◆ **Dataset records**:
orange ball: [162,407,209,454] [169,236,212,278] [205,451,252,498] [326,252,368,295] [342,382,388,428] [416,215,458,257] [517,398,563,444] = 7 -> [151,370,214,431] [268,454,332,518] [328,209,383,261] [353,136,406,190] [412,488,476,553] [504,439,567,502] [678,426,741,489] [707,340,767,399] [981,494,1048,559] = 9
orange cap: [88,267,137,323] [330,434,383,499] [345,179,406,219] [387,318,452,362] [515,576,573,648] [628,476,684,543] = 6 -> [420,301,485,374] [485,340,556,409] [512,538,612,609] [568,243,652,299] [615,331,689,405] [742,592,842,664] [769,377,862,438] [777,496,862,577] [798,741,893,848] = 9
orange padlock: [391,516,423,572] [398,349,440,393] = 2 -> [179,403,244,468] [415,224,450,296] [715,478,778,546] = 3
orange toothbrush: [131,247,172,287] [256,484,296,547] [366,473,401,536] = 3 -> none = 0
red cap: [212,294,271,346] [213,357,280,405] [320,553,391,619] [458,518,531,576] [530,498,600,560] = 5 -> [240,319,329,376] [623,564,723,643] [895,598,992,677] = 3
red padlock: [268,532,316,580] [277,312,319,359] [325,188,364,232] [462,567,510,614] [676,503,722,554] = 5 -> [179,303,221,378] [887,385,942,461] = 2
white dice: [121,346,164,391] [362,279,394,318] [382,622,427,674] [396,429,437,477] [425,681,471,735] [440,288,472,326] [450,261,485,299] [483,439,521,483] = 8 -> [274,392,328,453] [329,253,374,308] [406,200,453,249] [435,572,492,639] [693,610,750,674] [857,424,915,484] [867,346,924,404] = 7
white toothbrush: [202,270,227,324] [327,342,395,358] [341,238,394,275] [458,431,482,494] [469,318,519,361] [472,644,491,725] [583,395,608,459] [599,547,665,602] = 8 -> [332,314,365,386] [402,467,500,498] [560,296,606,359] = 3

---

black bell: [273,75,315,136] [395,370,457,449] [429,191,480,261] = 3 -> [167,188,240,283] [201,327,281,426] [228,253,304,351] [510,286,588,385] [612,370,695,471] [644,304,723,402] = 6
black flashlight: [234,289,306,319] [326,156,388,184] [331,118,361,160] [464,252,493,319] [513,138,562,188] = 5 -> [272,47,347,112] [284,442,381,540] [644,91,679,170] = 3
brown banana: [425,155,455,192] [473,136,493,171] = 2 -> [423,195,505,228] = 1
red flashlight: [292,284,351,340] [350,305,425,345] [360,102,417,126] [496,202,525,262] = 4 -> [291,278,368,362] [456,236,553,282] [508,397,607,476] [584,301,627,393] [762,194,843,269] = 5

◆ **Task to carry out**:
In the records above, find each line that mentions the string "flashlight", then copy it.

◆ **Answer to the problem**:
black flashlight: [234,289,306,319] [326,156,388,184] [331,118,361,160] [464,252,493,319] [513,138,562,188] = 5 -> [272,47,347,112] [284,442,381,540] [644,91,679,170] = 3
red flashlight: [292,284,351,340] [350,305,425,345] [360,102,417,126] [496,202,525,262] = 4 -> [291,278,368,362] [456,236,553,282] [508,397,607,476] [584,301,627,393] [762,194,843,269] = 5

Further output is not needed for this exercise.